(WHAT YOU SHOULD DO) Strip the pictures, then copy the remaining data exactly as it stands.

Stored data entries
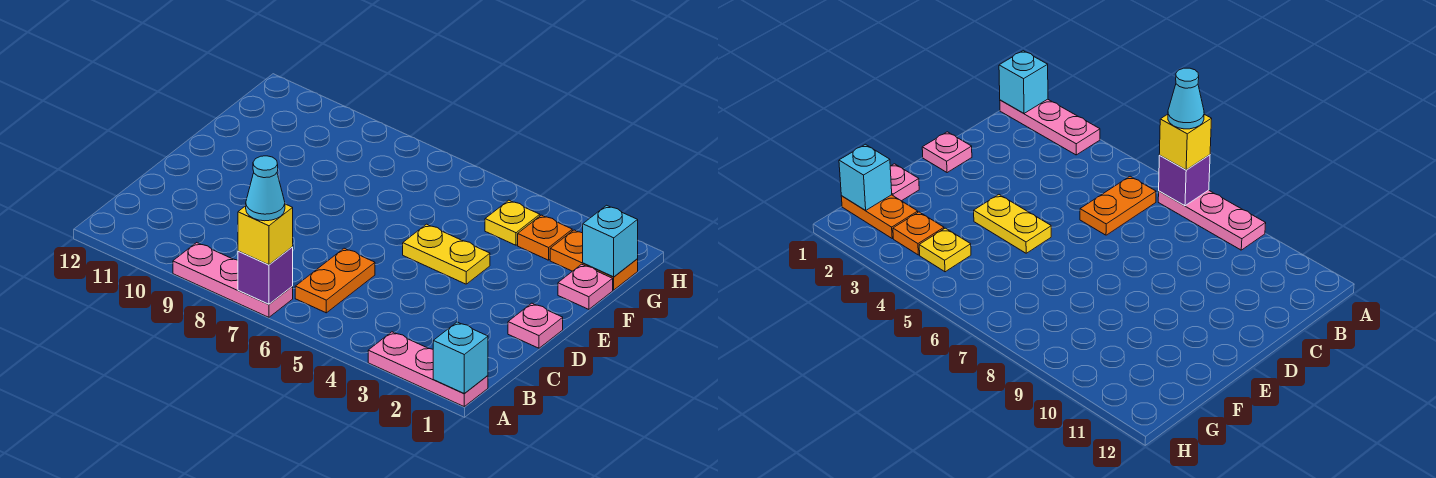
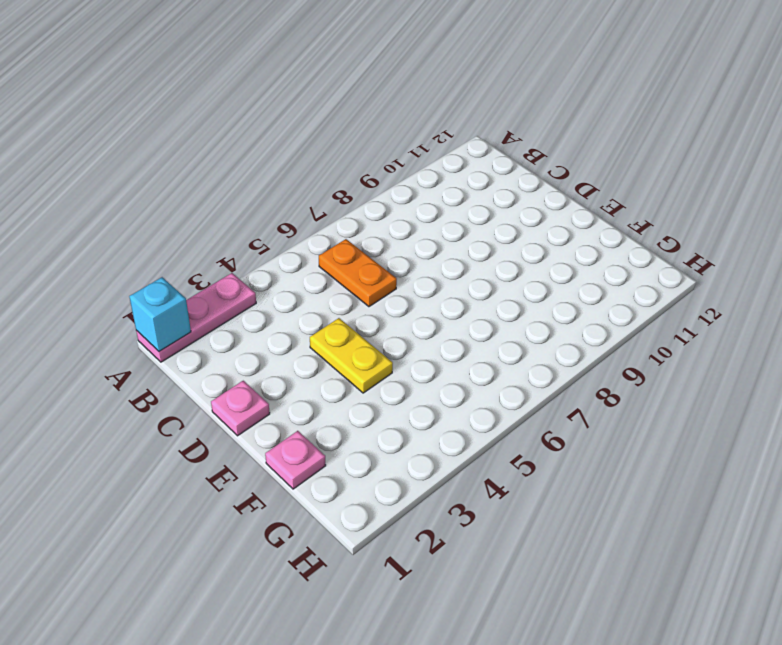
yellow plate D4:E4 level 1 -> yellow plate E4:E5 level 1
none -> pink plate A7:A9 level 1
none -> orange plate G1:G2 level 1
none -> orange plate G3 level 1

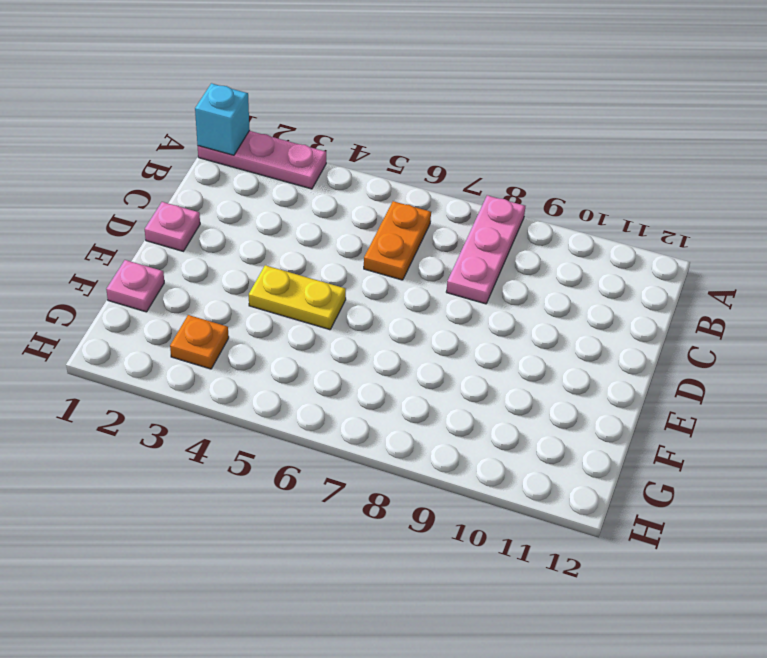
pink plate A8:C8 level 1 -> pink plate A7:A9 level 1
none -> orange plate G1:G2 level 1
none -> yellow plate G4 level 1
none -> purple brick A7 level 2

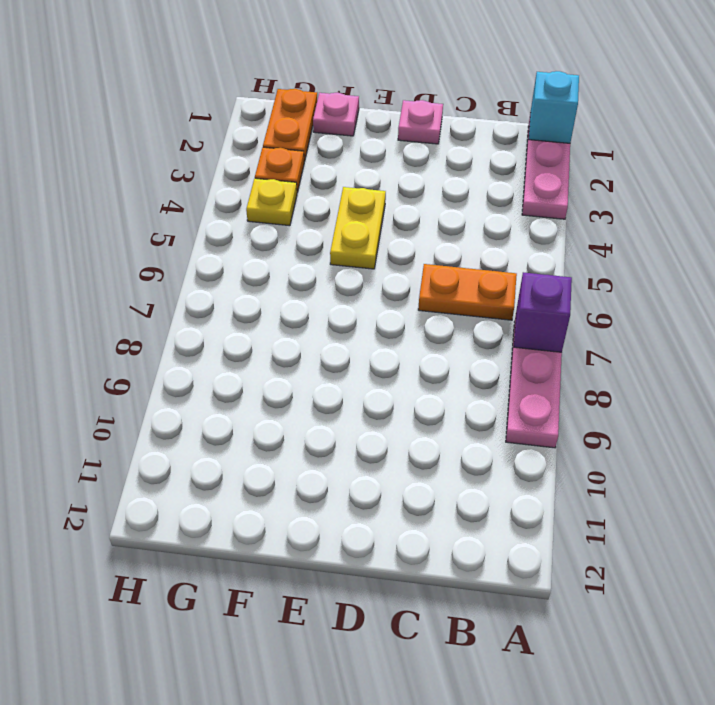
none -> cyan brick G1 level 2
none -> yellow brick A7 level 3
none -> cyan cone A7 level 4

(RESPONSE BOX)
yellow plate D4:E4 level 1 -> yellow plate E4:E5 level 1
none -> pink plate A7:A9 level 1
none -> orange plate G1:G2 level 1
none -> orange plate G3 level 1

pink plate A8:C8 level 1 -> pink plate A7:A9 level 1
none -> orange plate G1:G2 level 1
none -> yellow plate G4 level 1
none -> purple brick A7 level 2

none -> cyan brick G1 level 2
none -> yellow brick A7 level 3
none -> cyan cone A7 level 4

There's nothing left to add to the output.